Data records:
---*---

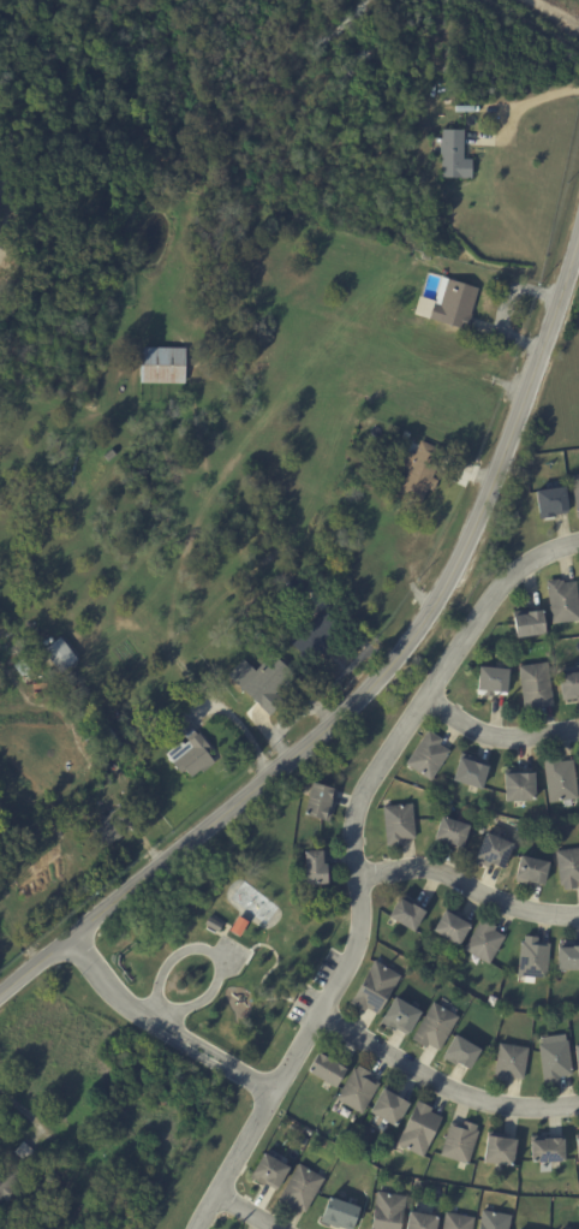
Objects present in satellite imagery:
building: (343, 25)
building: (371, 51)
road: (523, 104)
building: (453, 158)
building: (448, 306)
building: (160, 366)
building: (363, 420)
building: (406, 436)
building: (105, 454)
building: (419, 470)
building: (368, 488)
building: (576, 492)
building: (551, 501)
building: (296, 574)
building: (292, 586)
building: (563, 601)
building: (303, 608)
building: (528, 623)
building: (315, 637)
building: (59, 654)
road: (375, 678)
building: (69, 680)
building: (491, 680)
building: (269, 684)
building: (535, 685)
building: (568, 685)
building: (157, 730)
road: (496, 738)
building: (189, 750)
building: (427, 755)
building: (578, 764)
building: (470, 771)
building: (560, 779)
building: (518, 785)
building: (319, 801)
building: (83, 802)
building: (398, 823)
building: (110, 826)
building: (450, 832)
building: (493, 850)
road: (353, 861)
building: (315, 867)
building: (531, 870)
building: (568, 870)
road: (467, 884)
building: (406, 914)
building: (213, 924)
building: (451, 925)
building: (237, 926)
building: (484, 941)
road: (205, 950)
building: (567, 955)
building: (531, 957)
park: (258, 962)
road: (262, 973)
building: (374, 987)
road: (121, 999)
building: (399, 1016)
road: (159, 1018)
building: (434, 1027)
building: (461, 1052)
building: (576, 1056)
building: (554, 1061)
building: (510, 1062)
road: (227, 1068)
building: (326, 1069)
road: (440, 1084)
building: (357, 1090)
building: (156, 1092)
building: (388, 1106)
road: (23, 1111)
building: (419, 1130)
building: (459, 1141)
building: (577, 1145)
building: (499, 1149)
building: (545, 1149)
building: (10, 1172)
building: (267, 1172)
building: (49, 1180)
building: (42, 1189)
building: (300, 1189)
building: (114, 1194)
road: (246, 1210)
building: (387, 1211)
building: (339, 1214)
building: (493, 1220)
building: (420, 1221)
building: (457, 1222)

---*---

Retype the data above exactly. Do not carry over any images.

Objects present in satellite imagery:
building: (343, 25)
building: (371, 51)
road: (523, 104)
building: (453, 158)
building: (448, 306)
building: (160, 366)
building: (363, 420)
building: (406, 436)
building: (105, 454)
building: (419, 470)
building: (368, 488)
building: (576, 492)
building: (551, 501)
building: (296, 574)
building: (292, 586)
building: (563, 601)
building: (303, 608)
building: (528, 623)
building: (315, 637)
building: (59, 654)
road: (375, 678)
building: (69, 680)
building: (491, 680)
building: (269, 684)
building: (535, 685)
building: (568, 685)
building: (157, 730)
road: (496, 738)
building: (189, 750)
building: (427, 755)
building: (578, 764)
building: (470, 771)
building: (560, 779)
building: (518, 785)
building: (319, 801)
building: (83, 802)
building: (398, 823)
building: (110, 826)
building: (450, 832)
building: (493, 850)
road: (353, 861)
building: (315, 867)
building: (531, 870)
building: (568, 870)
road: (467, 884)
building: (406, 914)
building: (213, 924)
building: (451, 925)
building: (237, 926)
building: (484, 941)
road: (205, 950)
building: (567, 955)
building: (531, 957)
park: (258, 962)
road: (262, 973)
building: (374, 987)
road: (121, 999)
building: (399, 1016)
road: (159, 1018)
building: (434, 1027)
building: (461, 1052)
building: (576, 1056)
building: (554, 1061)
building: (510, 1062)
road: (227, 1068)
building: (326, 1069)
road: (440, 1084)
building: (357, 1090)
building: (156, 1092)
building: (388, 1106)
road: (23, 1111)
building: (419, 1130)
building: (459, 1141)
building: (577, 1145)
building: (499, 1149)
building: (545, 1149)
building: (10, 1172)
building: (267, 1172)
building: (49, 1180)
building: (42, 1189)
building: (300, 1189)
building: (114, 1194)
road: (246, 1210)
building: (387, 1211)
building: (339, 1214)
building: (493, 1220)
building: (420, 1221)
building: (457, 1222)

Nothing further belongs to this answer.